[SUPPLIED INFORMATION — start]
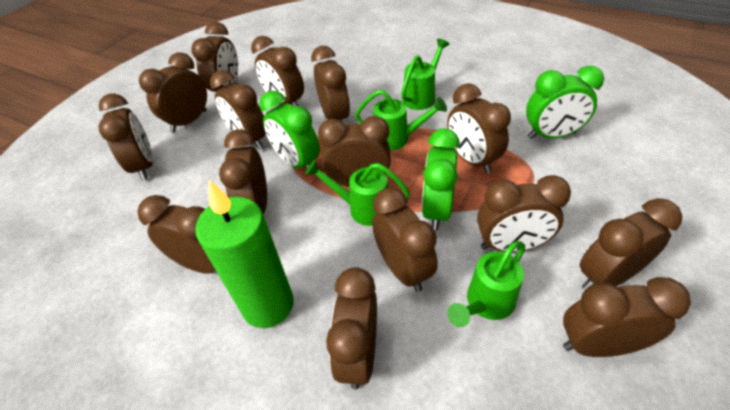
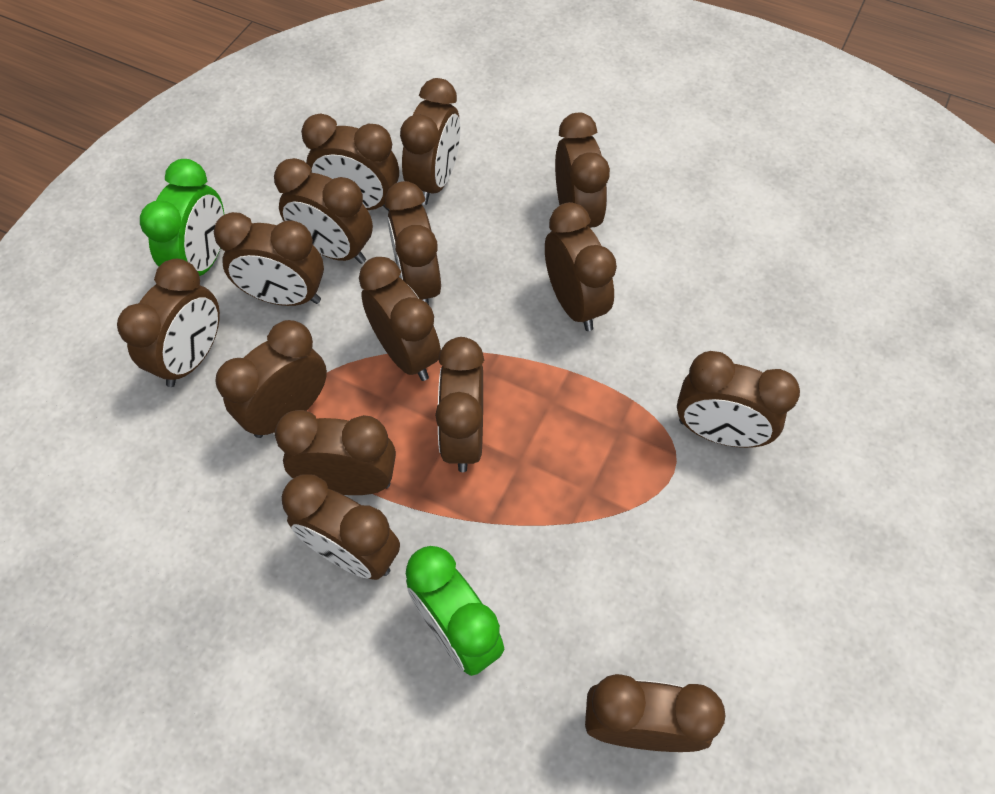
green candle: 1 -> 0
green clock: 3 -> 2
green watering can: 4 -> 0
[SUPPLIED INFORMATION — finish]
ASSIGNED TASK: Could the data above be repeated exactly, with every picture dropped?

SOLUTION:
green candle: 1 -> 0
green clock: 3 -> 2
green watering can: 4 -> 0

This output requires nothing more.